Problem to work on: Look through the records that follow. Copy every line containing the word "TICK".

Extracted data START

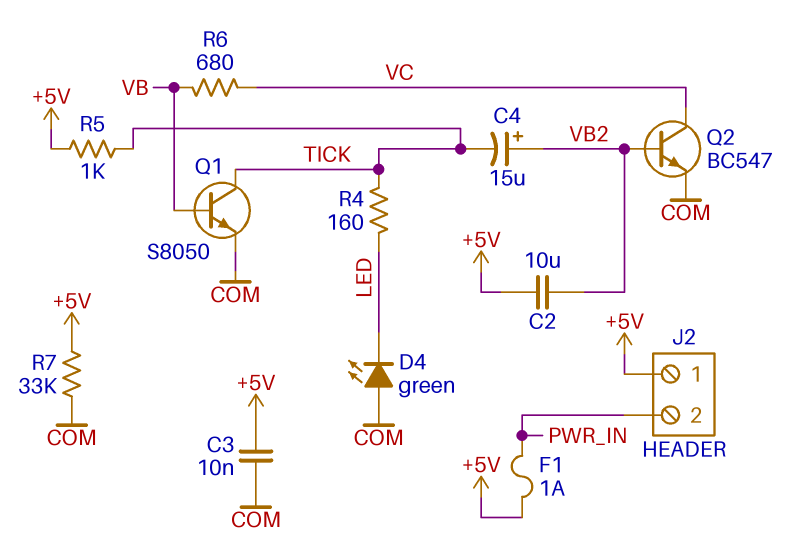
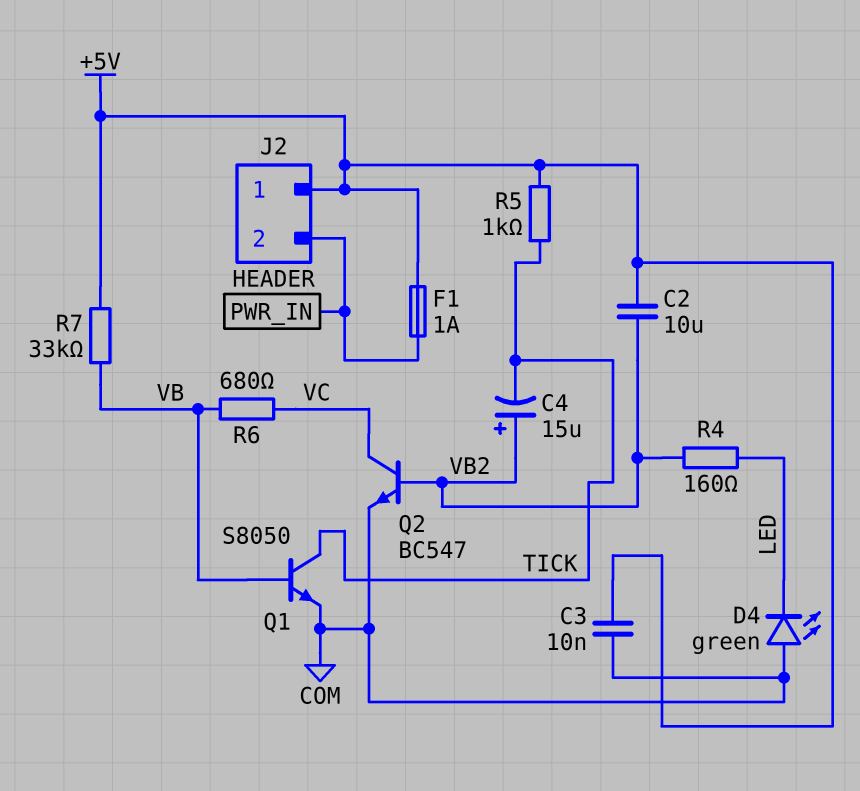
R4: 160 (LED, TICK) -> 160 (LED, VB2)
R7: 33k (+5V, COM) -> 33k (+5V, VB)

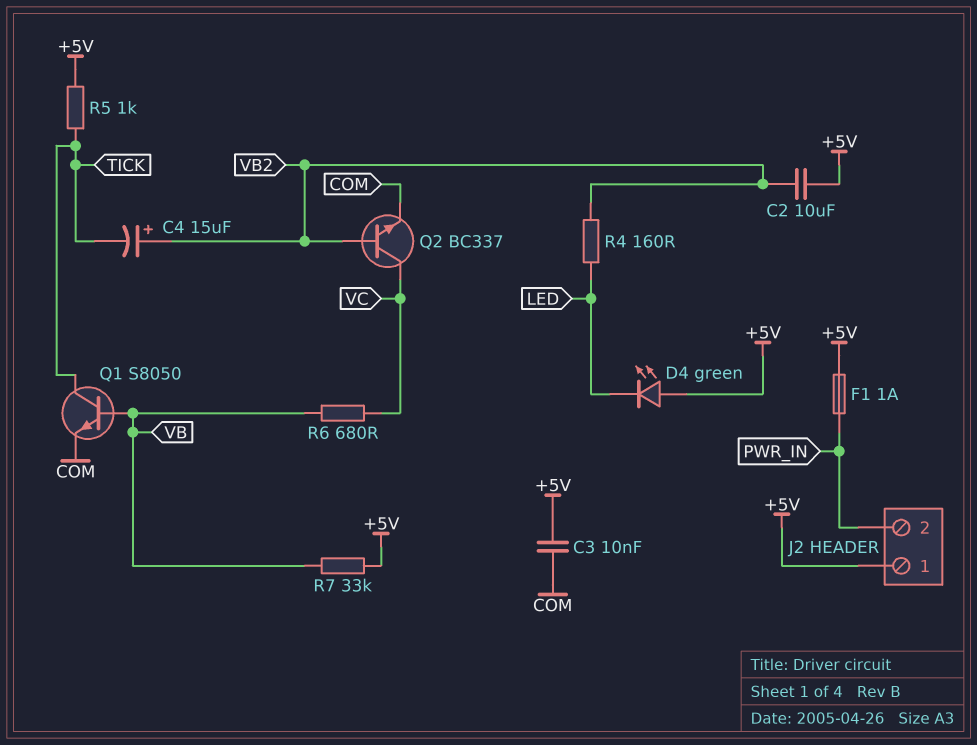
D4: LED green (A COM, K LED) -> LED green (A +5V, K LED)
Q2: NPN BC547 (B VB2, C VC, E COM) -> NPN BC337 (B VB2, C VC, E COM)

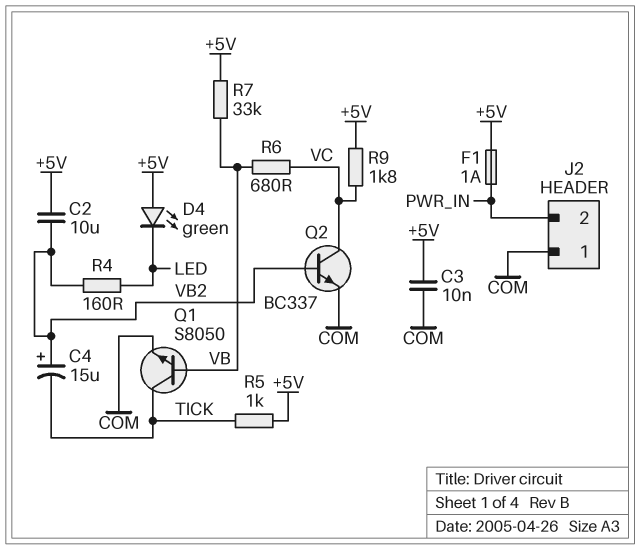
J2 pin 1: +5V -> COM
R9: none -> 1.8k (+5V, VC)

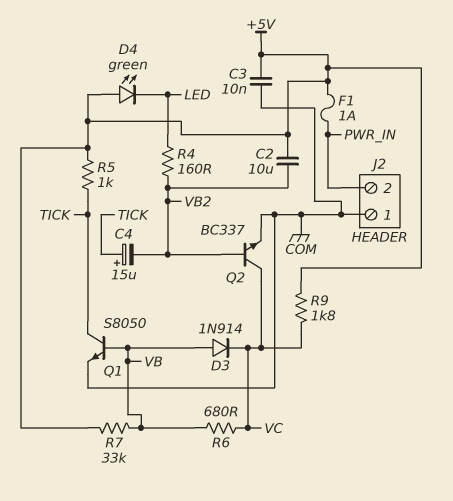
C4: 15uF (plus VB2, minus TICK) -> 15uF (plus TICK, minus VB2)
D3: none -> diode 1N914 (A VB, K VC)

Extracted data END

Task answer:
R4: 160 (LED, TICK) -> 160 (LED, VB2)
C4: 15uF (plus VB2, minus TICK) -> 15uF (plus TICK, minus VB2)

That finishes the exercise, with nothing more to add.